# [EXTRACTED RECORDS]
-------------------------

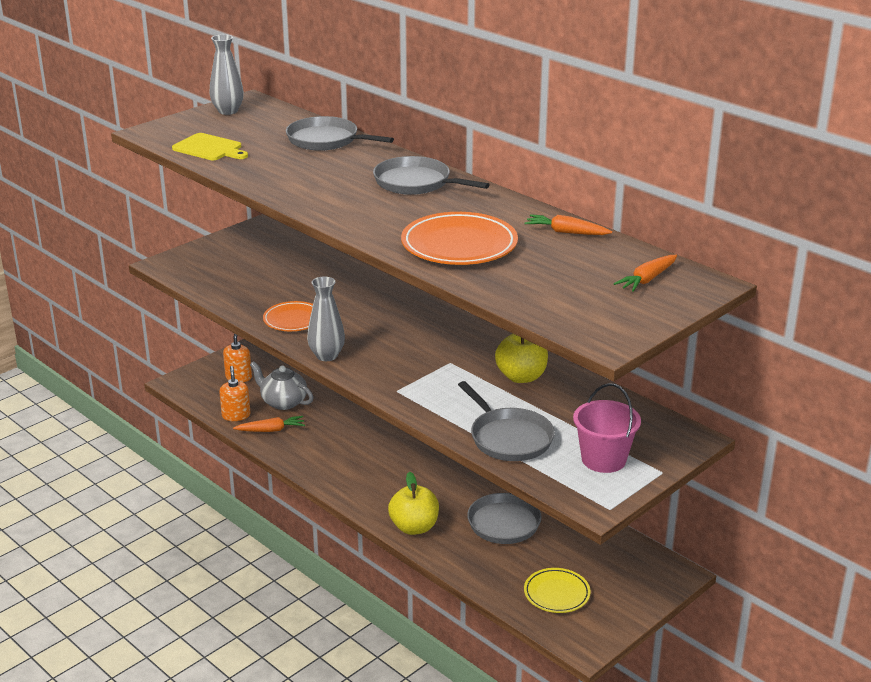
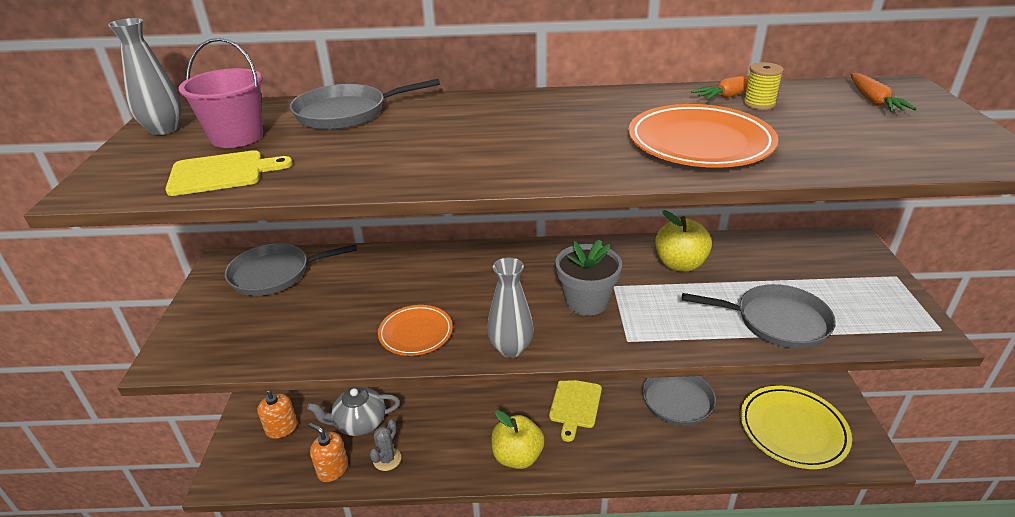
camera: 45 degrees left, 5 degrees up
(271, 430) = (387, 459): orange carrot -> grey cactus
(414, 527) = (631, 457): yellow apple -> yellow apple (517, 456)
(415, 183) = (523, 112): grey pan -> grey pan (274, 274)
(415, 360) = (586, 301): none -> grey flower pot
(428, 479) = (575, 405): none -> yellow cutting board
(556, 593) = (792, 430): yellow plate -> yellow plate, size x1.65
(565, 244) = (759, 104): none -> yellow spool
(603, 459) = (854, 292): pink bucket -> pink bucket (237, 136)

-------------------------

# [PROMPT]
Without the pictures, return each entry exactly as given.

# [RESULT BELOW]
camera: 45 degrees left, 5 degrees up
(271, 430) = (387, 459): orange carrot -> grey cactus
(414, 527) = (631, 457): yellow apple -> yellow apple (517, 456)
(415, 183) = (523, 112): grey pan -> grey pan (274, 274)
(415, 360) = (586, 301): none -> grey flower pot
(428, 479) = (575, 405): none -> yellow cutting board
(556, 593) = (792, 430): yellow plate -> yellow plate, size x1.65
(565, 244) = (759, 104): none -> yellow spool
(603, 459) = (854, 292): pink bucket -> pink bucket (237, 136)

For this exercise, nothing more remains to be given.